- _TASK PROMPT_
Beginning with the line where "(644, 470) = (442, 277): none -> green dice" appears, restate the lines word for word through the last one in the listing.

------------------------------------------------------------

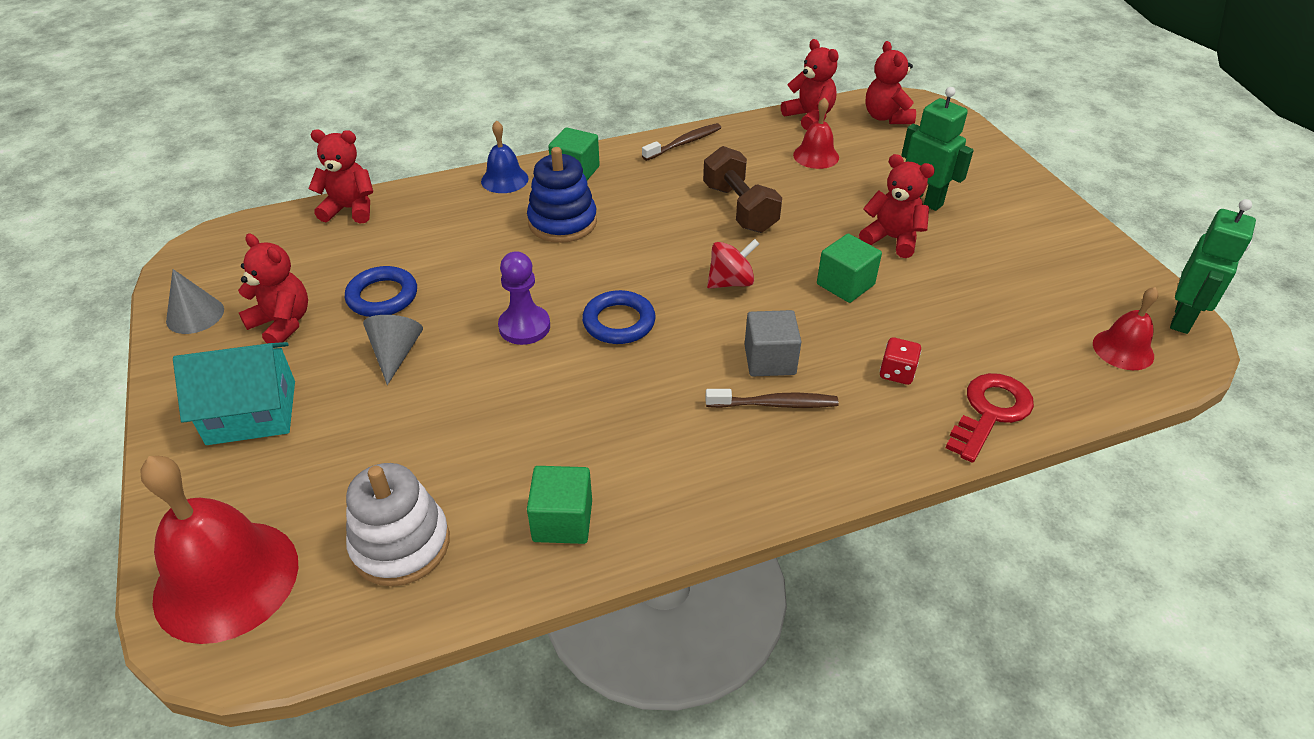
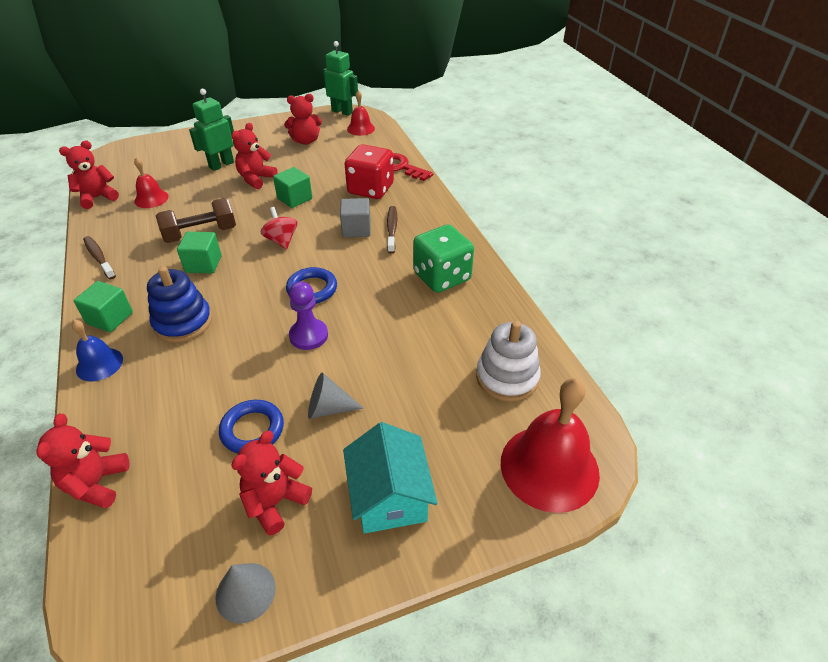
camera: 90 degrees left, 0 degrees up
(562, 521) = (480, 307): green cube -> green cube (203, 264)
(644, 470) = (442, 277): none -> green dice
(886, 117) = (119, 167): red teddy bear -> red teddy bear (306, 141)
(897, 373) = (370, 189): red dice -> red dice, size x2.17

------------------------------------------------------------

- _THE ANSWER_
(644, 470) = (442, 277): none -> green dice
(886, 117) = (119, 167): red teddy bear -> red teddy bear (306, 141)
(897, 373) = (370, 189): red dice -> red dice, size x2.17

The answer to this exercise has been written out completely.